-- TASK MATERIAL start --

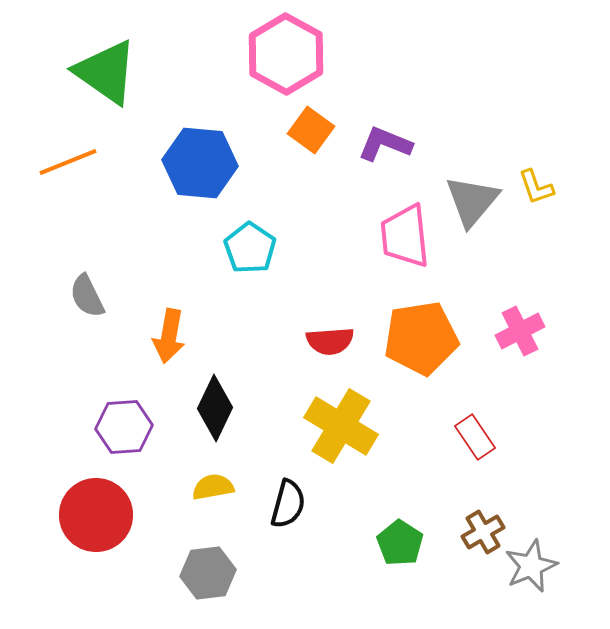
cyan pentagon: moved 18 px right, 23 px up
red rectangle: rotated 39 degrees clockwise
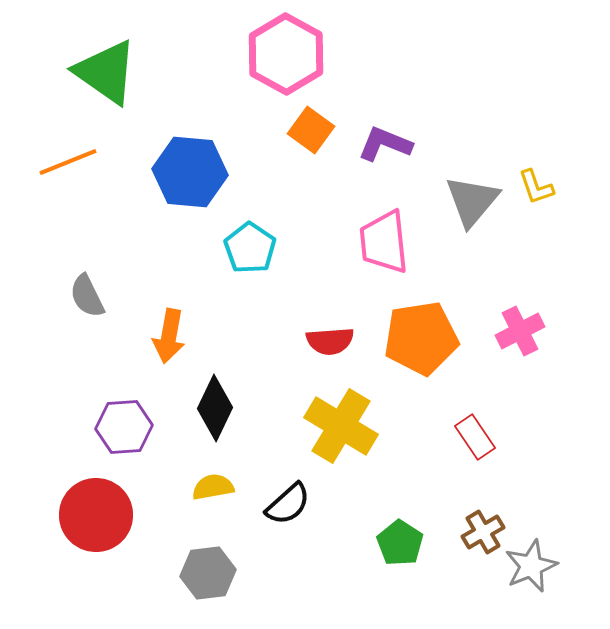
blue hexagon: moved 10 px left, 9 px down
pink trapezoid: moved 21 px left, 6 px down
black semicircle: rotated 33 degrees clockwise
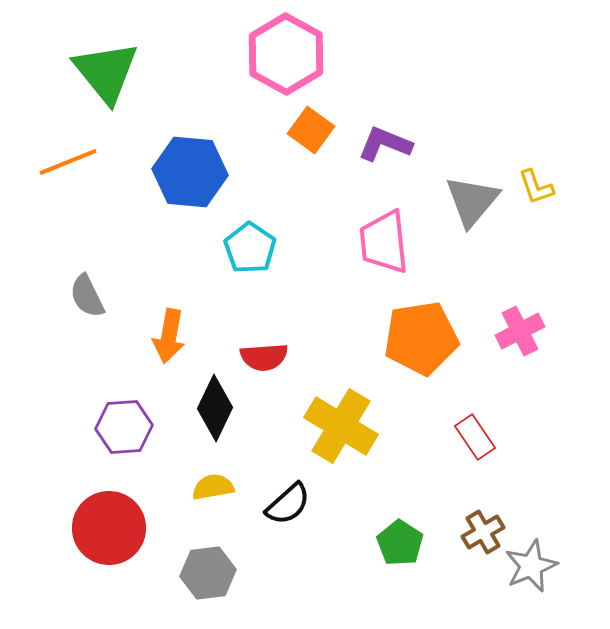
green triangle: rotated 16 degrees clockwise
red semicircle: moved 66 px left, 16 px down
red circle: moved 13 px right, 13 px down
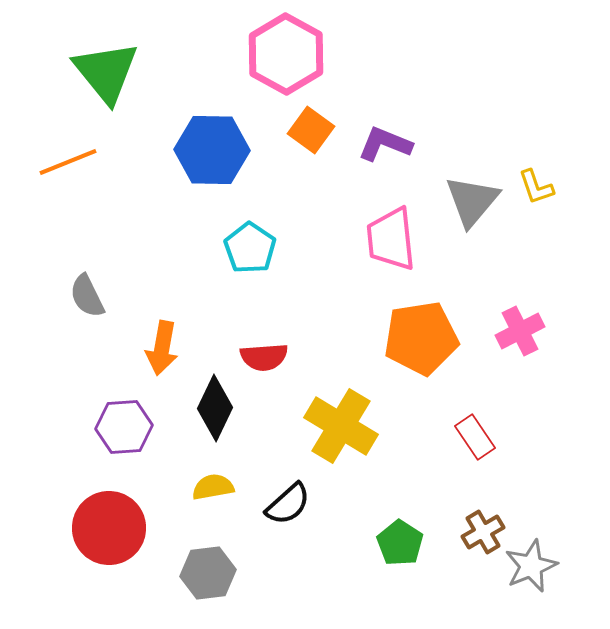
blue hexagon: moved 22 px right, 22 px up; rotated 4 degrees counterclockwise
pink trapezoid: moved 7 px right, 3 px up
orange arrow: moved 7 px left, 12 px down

-- TASK MATERIAL end --

WORK REQUIRED: Copy the data word for word, from its beginning through the line containing "black semicircle: rotated", inclusive. Leave the pictures out.

ANSWER TO THE TASK:
cyan pentagon: moved 18 px right, 23 px up
red rectangle: rotated 39 degrees clockwise
blue hexagon: moved 10 px left, 9 px down
pink trapezoid: moved 21 px left, 6 px down
black semicircle: rotated 33 degrees clockwise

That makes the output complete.